Items from a data source
------------------------

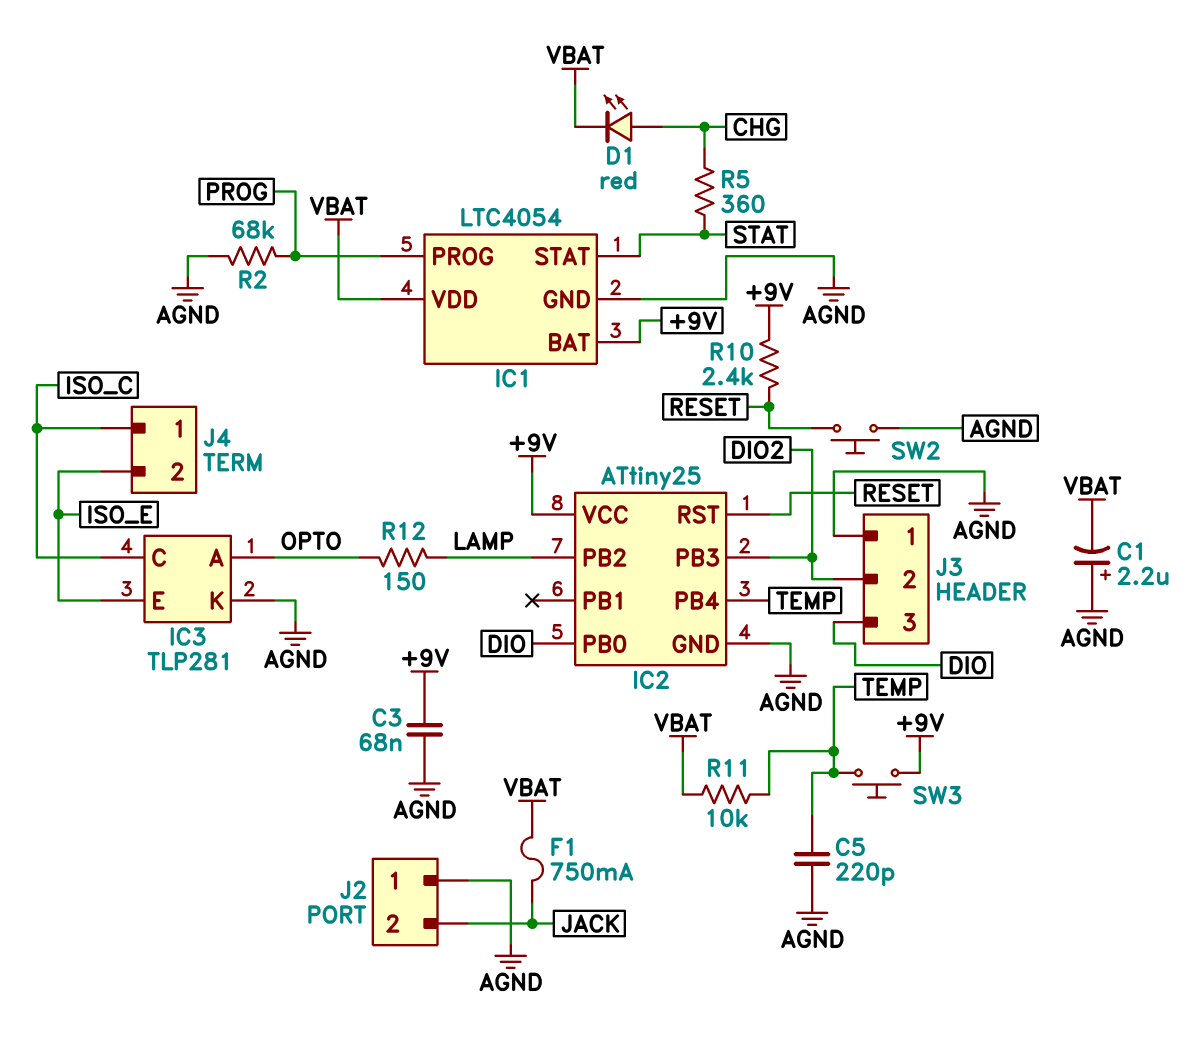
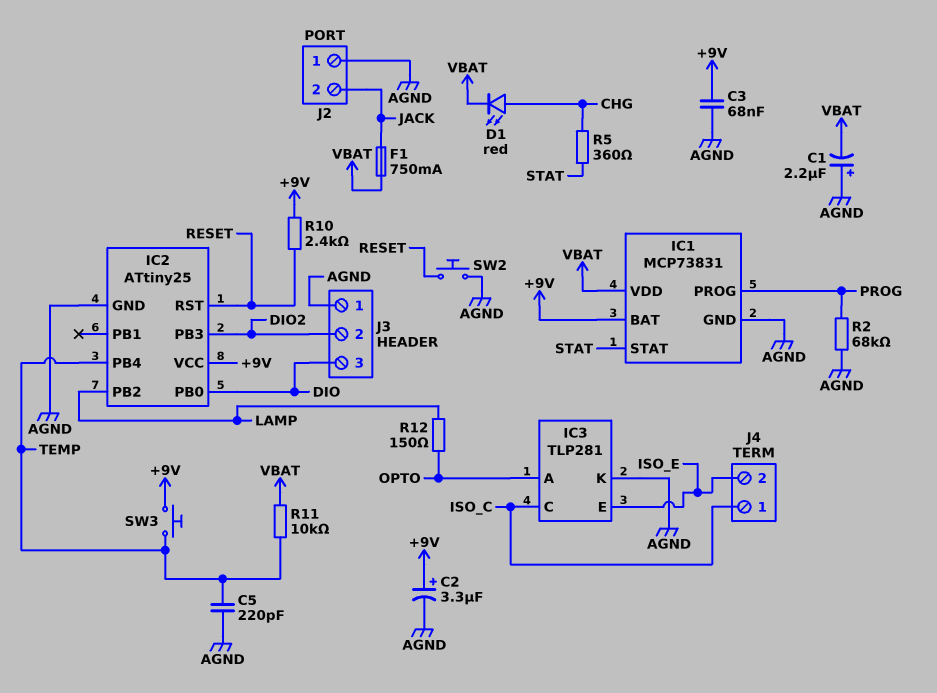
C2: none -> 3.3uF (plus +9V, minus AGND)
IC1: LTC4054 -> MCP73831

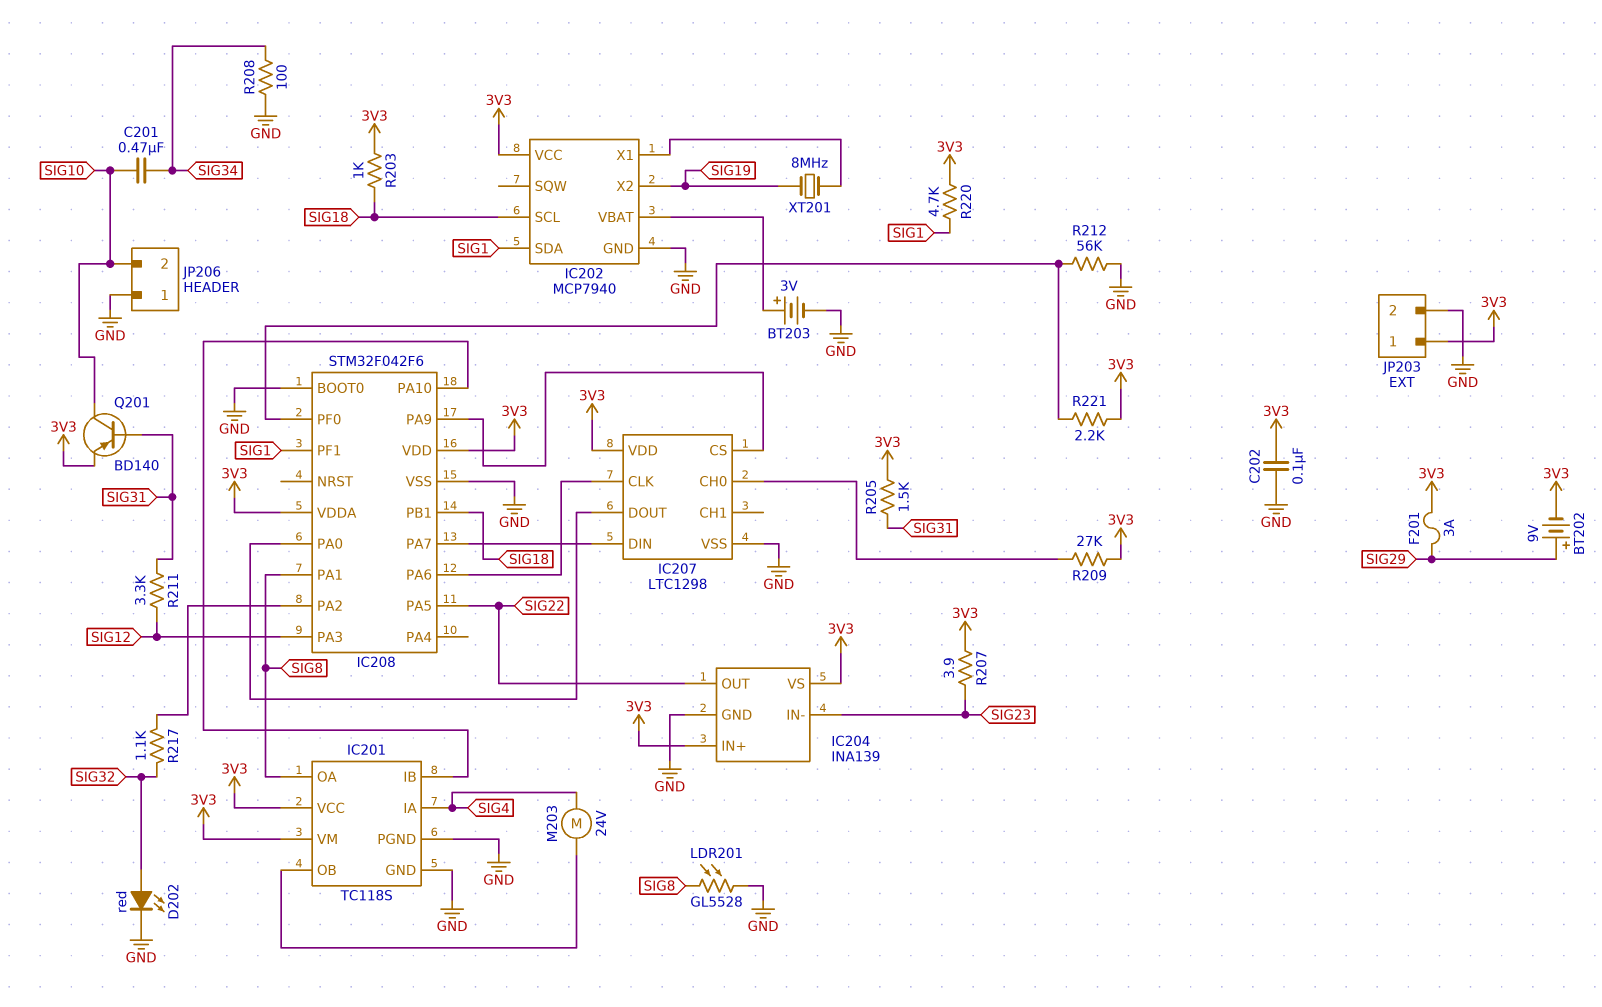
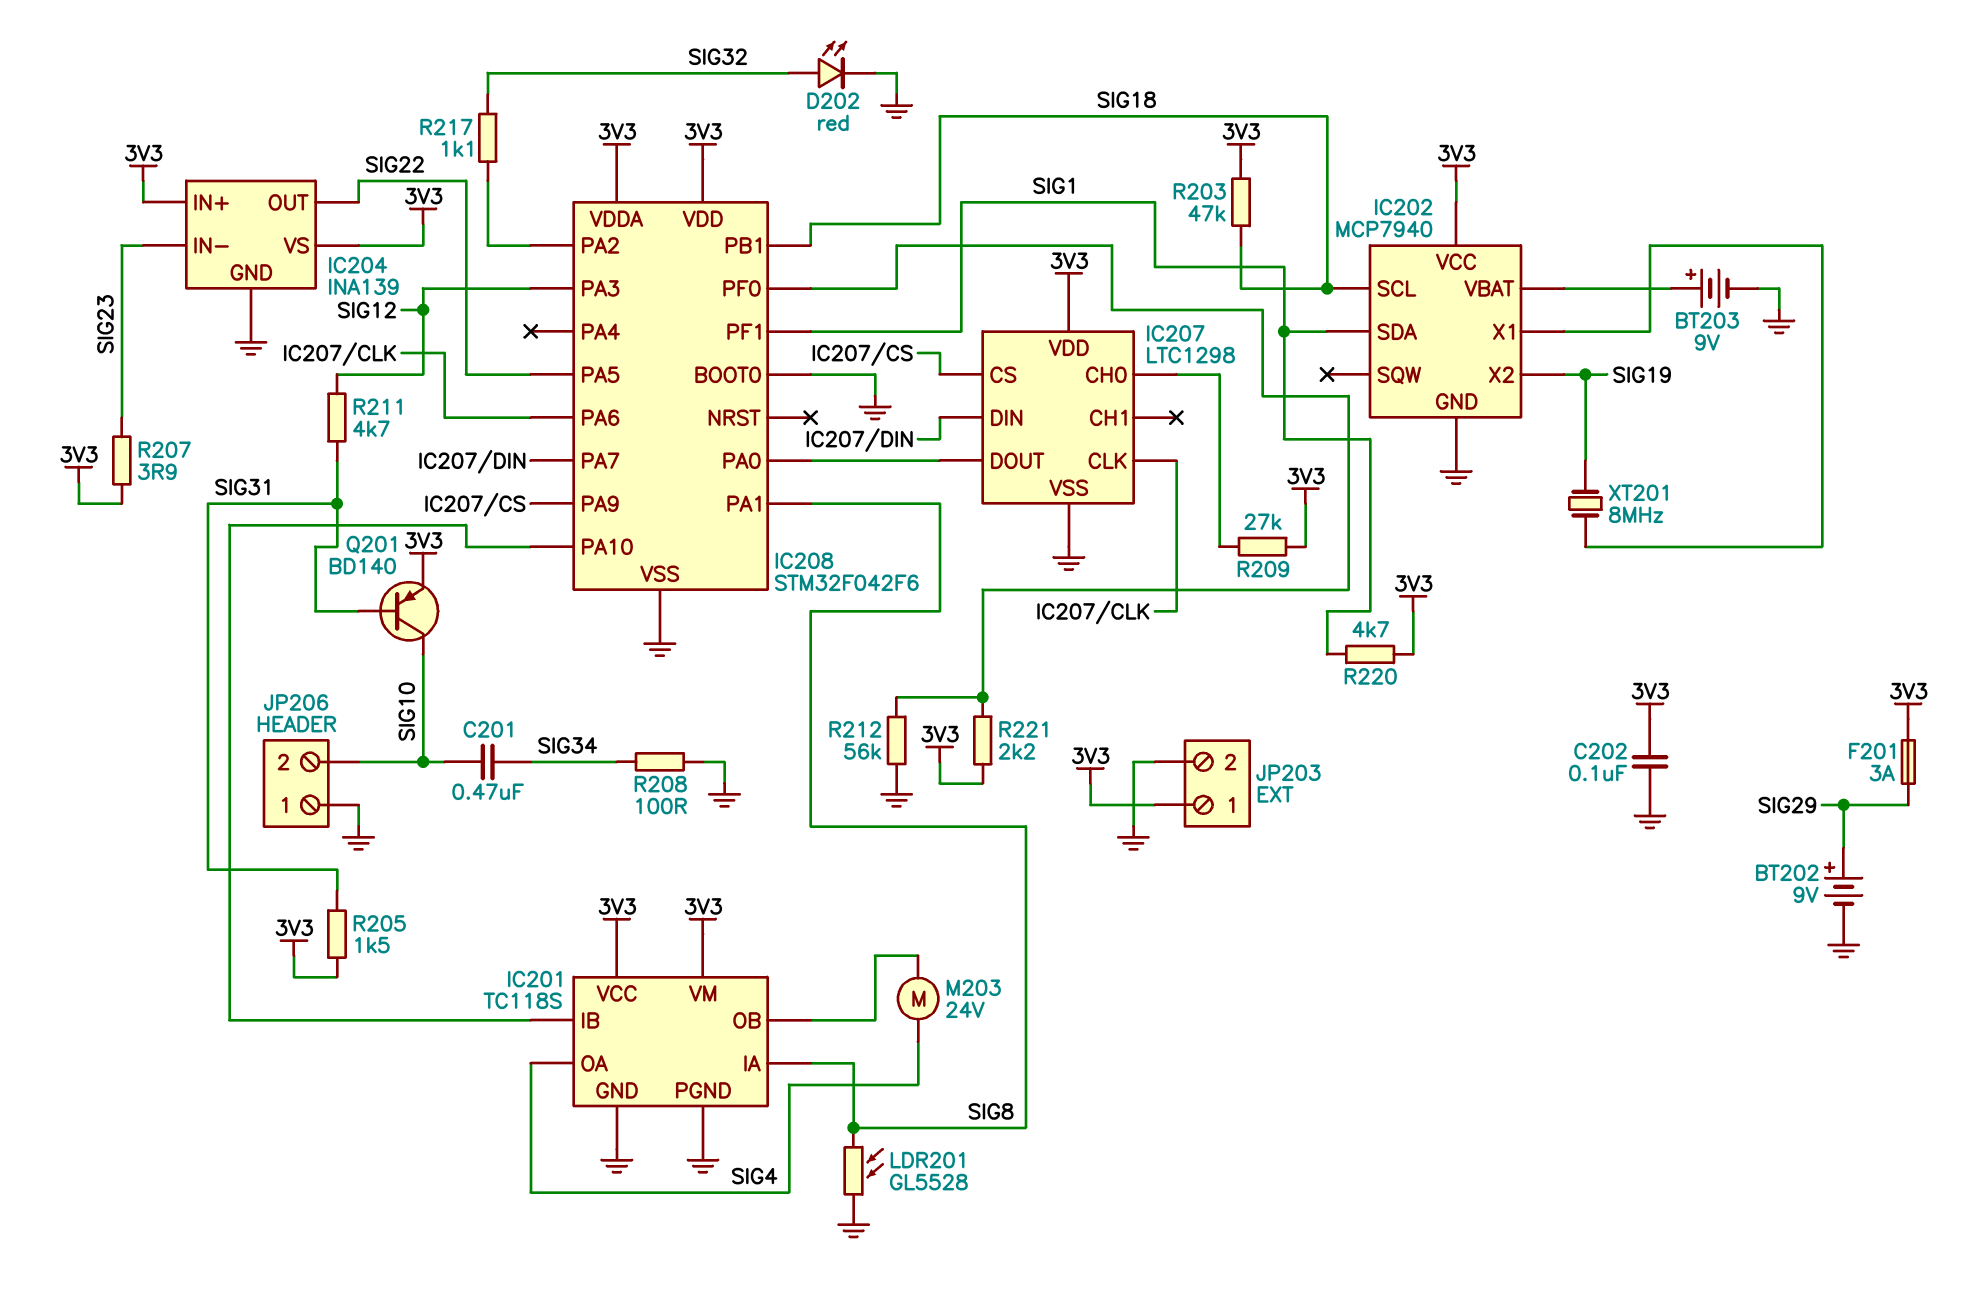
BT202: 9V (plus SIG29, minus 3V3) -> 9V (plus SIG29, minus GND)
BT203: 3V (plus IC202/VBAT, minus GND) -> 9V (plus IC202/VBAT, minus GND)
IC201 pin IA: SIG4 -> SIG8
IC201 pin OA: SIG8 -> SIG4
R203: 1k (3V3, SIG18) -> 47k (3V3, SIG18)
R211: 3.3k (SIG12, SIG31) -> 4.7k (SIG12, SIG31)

------------------------

• _WHAT IS REQUIRED_:
Begin with the line that contains "IC201 pin IA: SIG4 -> SIG8" and end with the last line of the records; set down every line in that span exactly, and nothing else.

• _WRITTEN RESPONSE_:
IC201 pin IA: SIG4 -> SIG8
IC201 pin OA: SIG8 -> SIG4
R203: 1k (3V3, SIG18) -> 47k (3V3, SIG18)
R211: 3.3k (SIG12, SIG31) -> 4.7k (SIG12, SIG31)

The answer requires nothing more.